_What the task requires_
The stretch wanted below opens at the line containing "Spare sample.svg: [947,475,1177,629]" and closes at the line containing "Helsa Tracker: [682,476,904,610]". Please return it exactly, with no other lines.

_Data for analysis_

--------

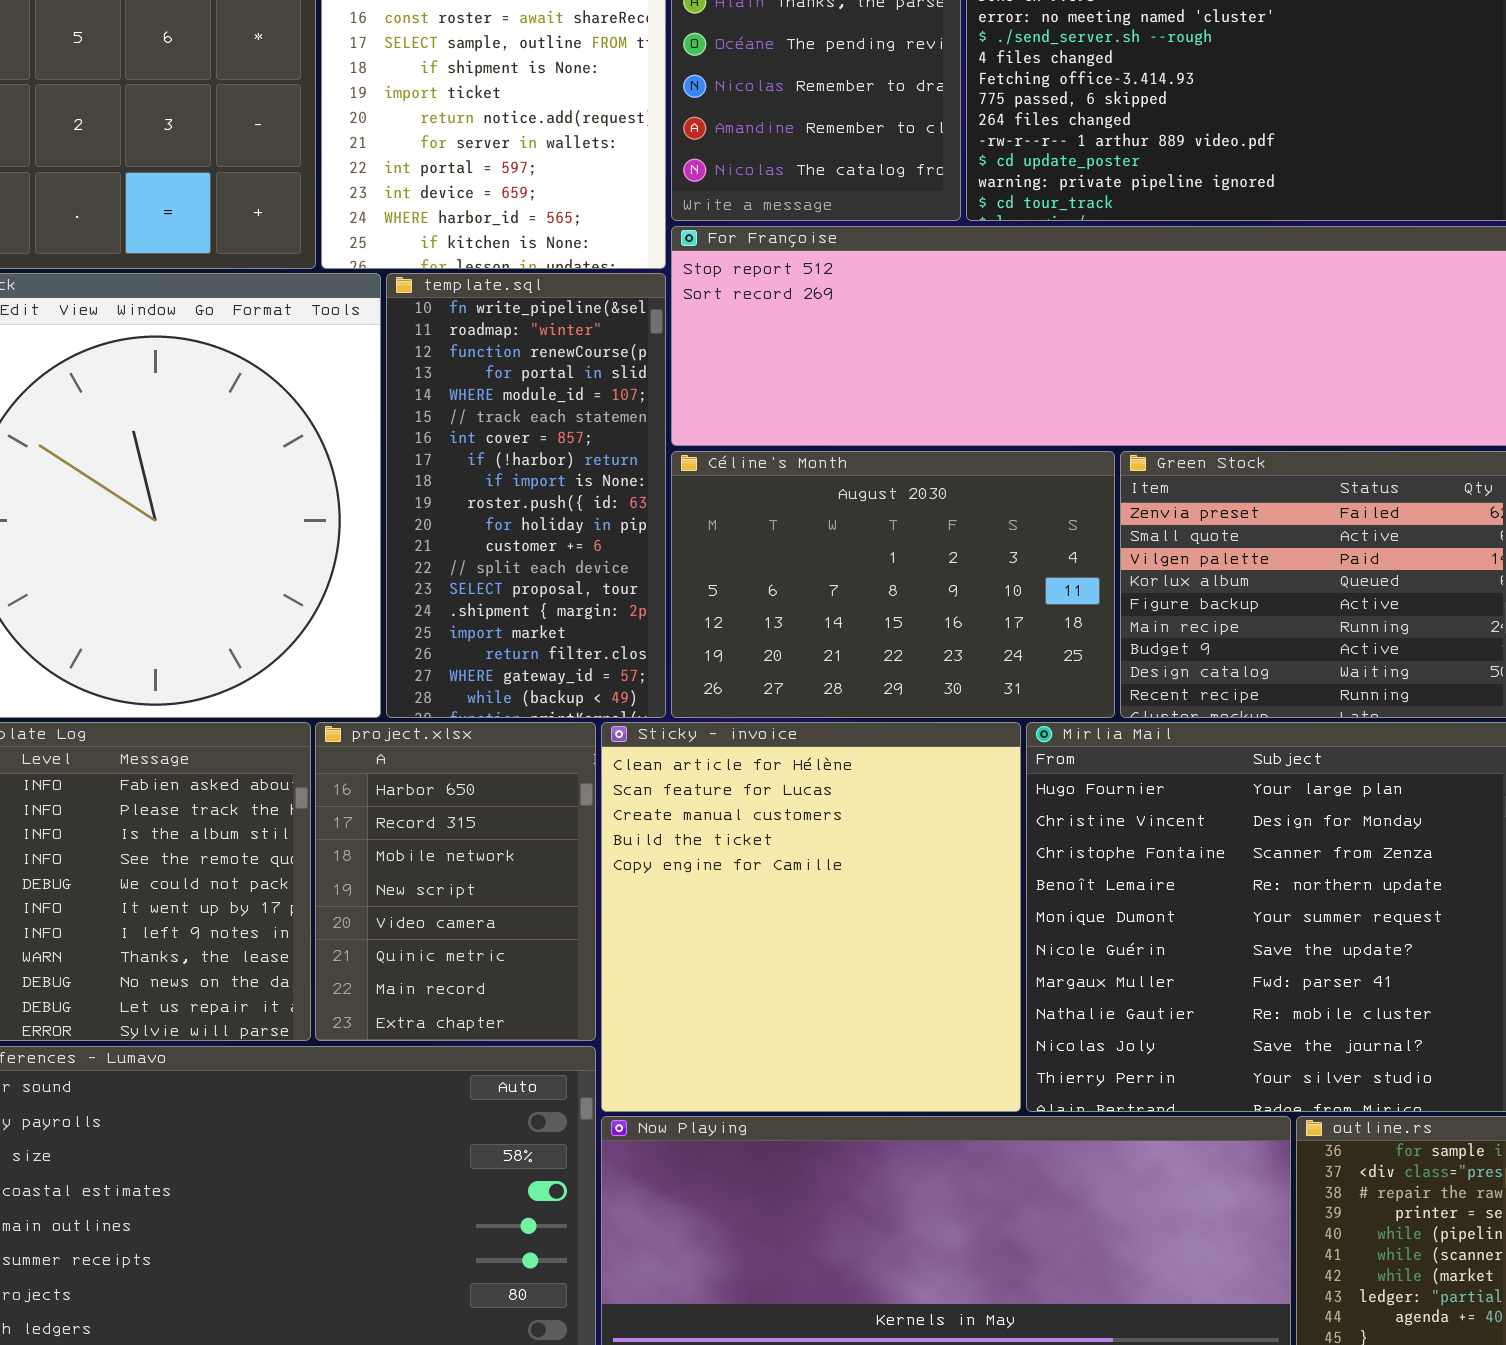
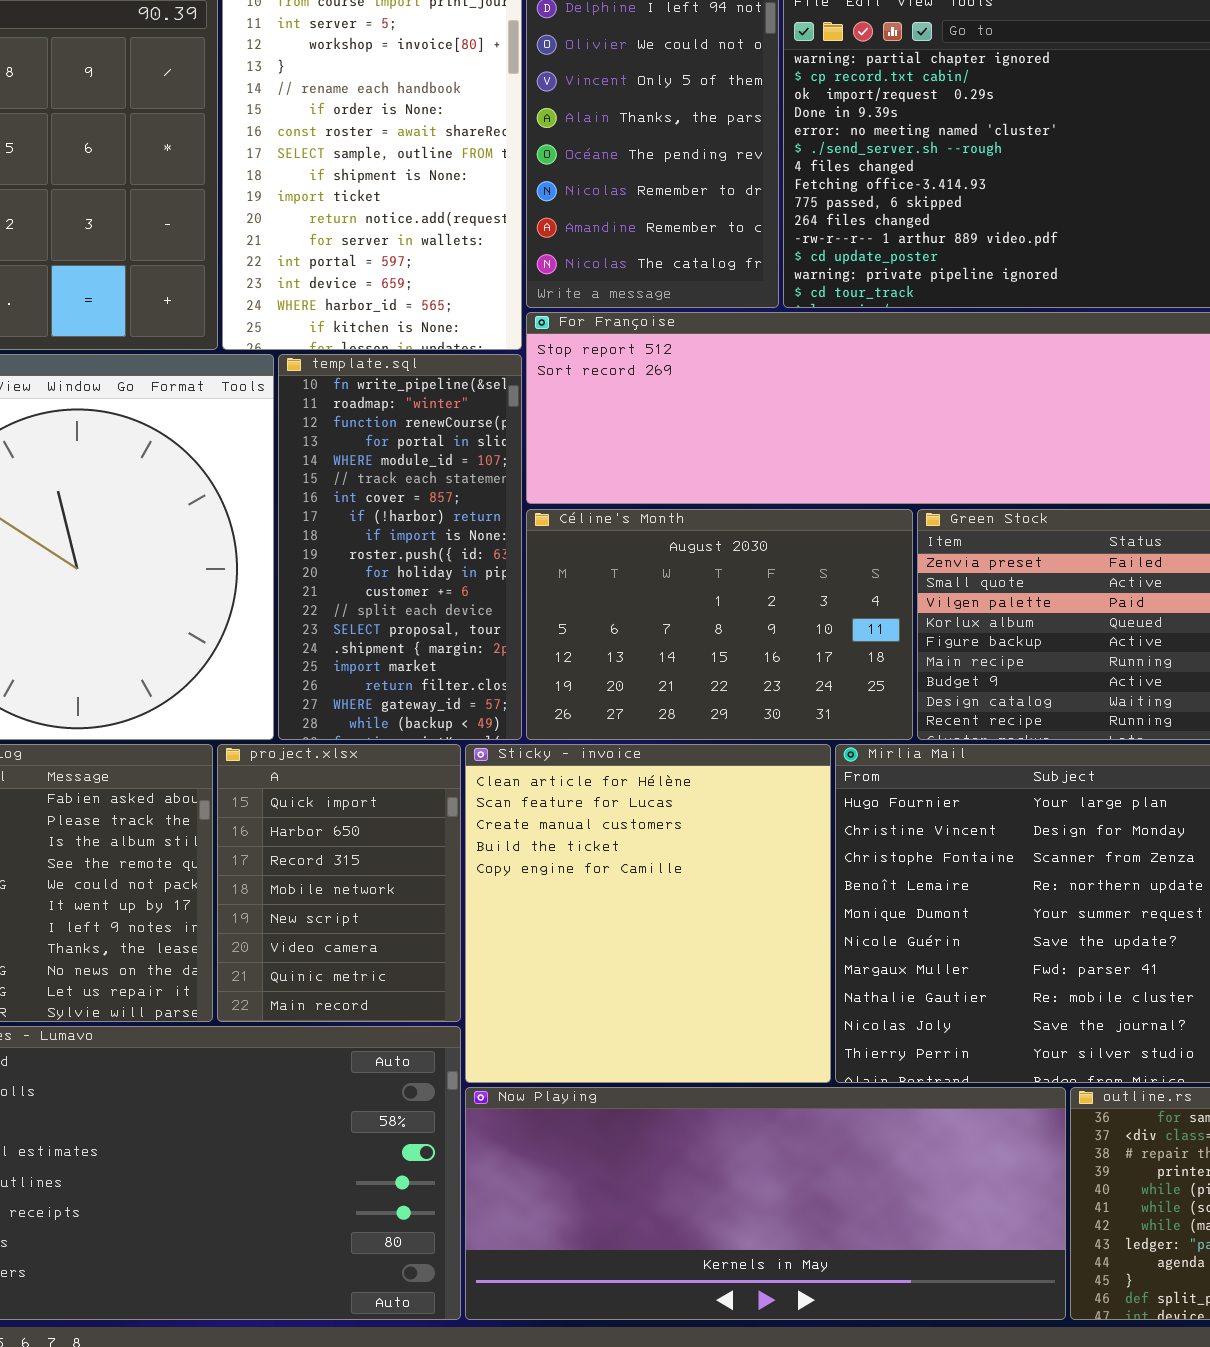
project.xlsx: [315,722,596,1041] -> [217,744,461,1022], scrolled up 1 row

--------

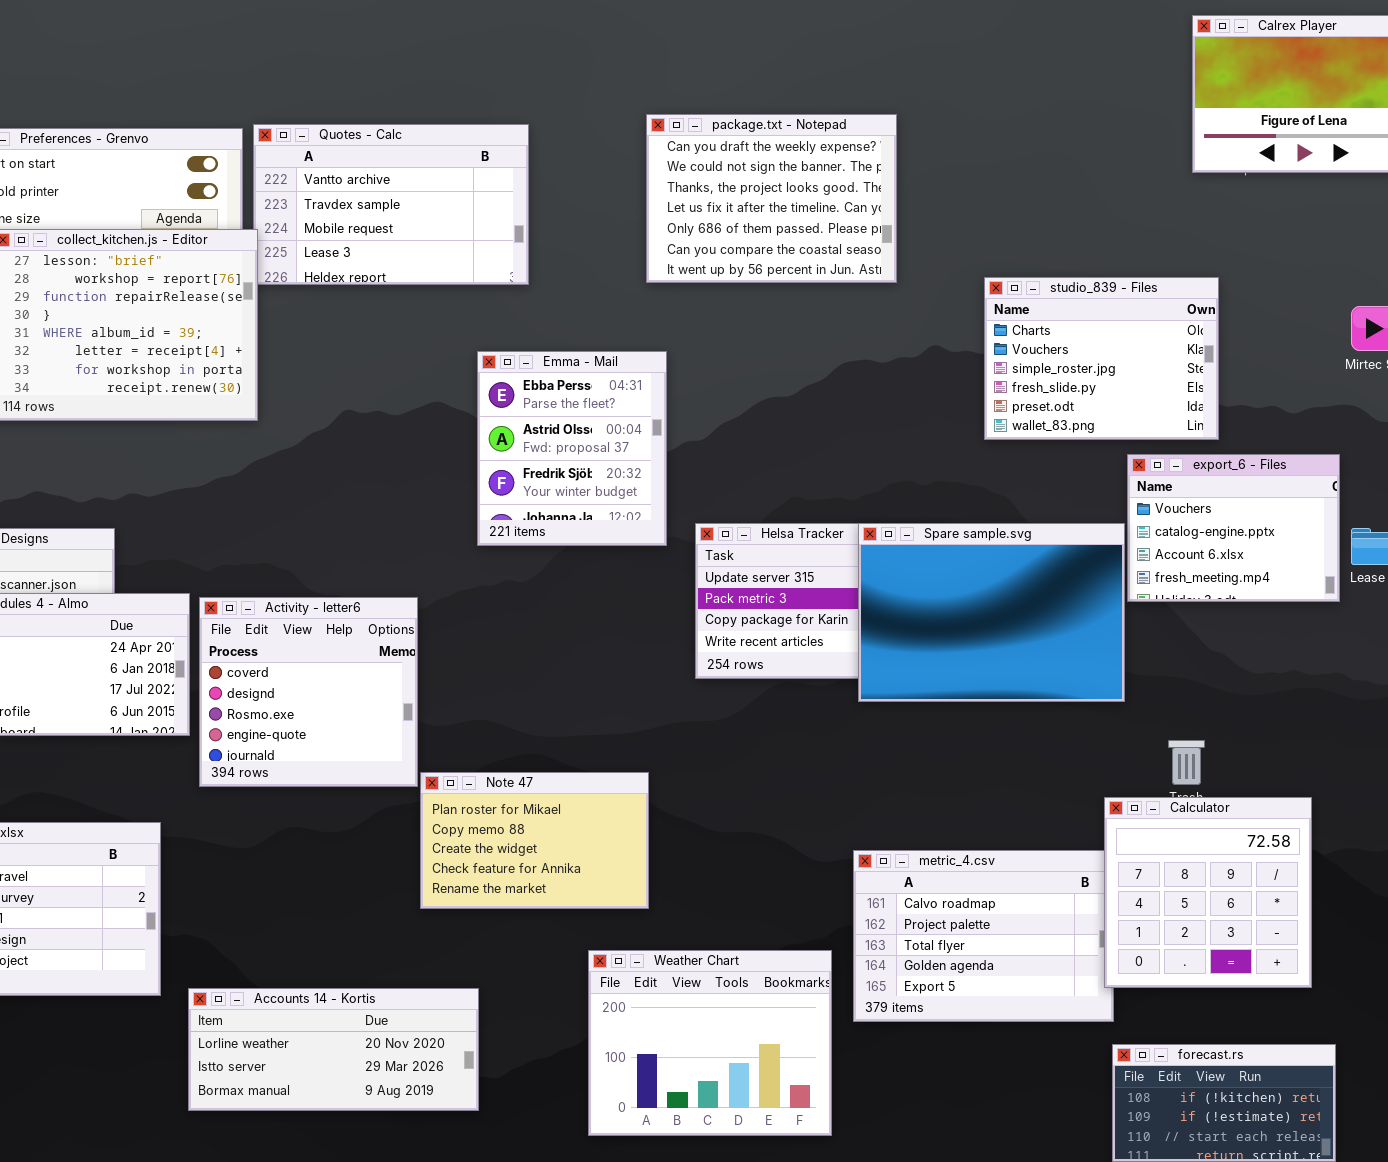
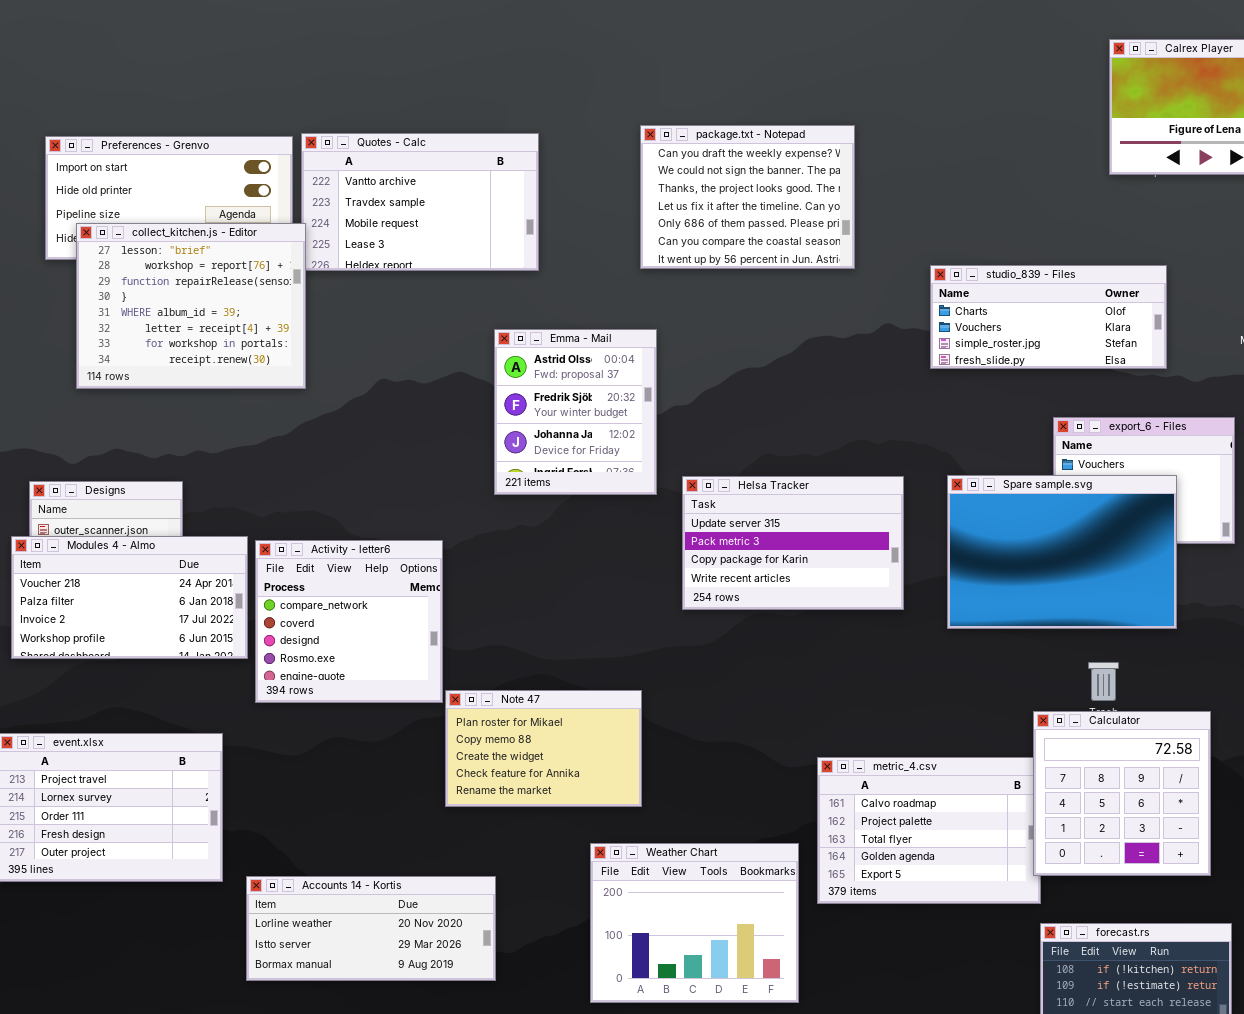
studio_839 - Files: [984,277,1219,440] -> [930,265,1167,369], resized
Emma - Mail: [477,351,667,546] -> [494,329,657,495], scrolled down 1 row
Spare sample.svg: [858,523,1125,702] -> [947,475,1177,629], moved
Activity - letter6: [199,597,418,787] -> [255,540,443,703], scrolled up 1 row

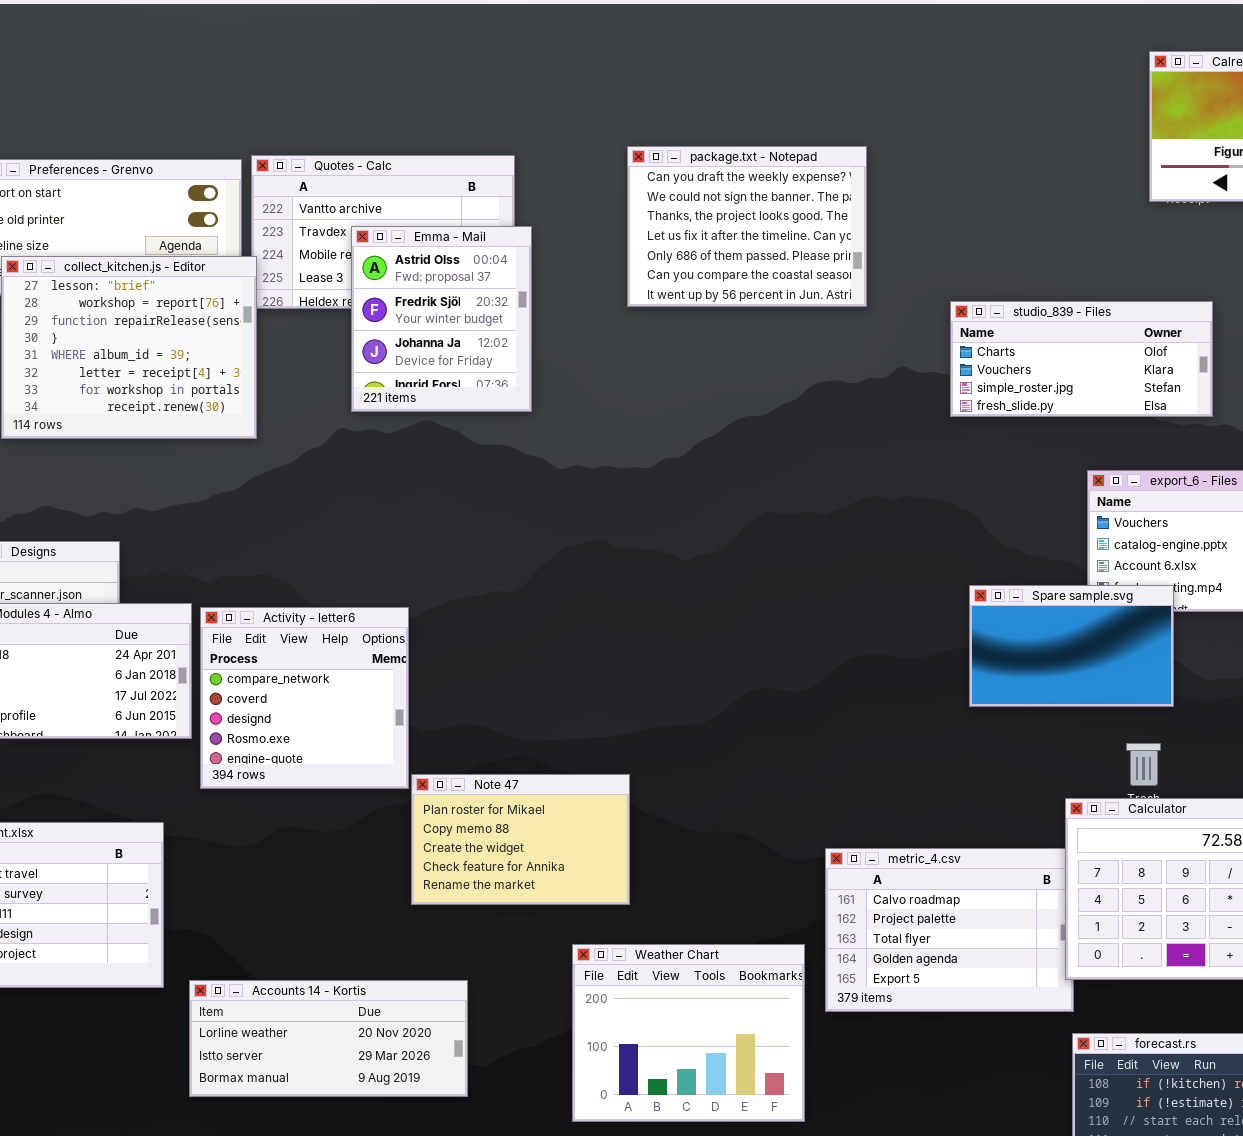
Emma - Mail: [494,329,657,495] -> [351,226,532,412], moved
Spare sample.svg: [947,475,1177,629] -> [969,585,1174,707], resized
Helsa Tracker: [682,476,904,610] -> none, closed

--------

_Task response_
Spare sample.svg: [947,475,1177,629] -> [969,585,1174,707], resized
Helsa Tracker: [682,476,904,610] -> none, closed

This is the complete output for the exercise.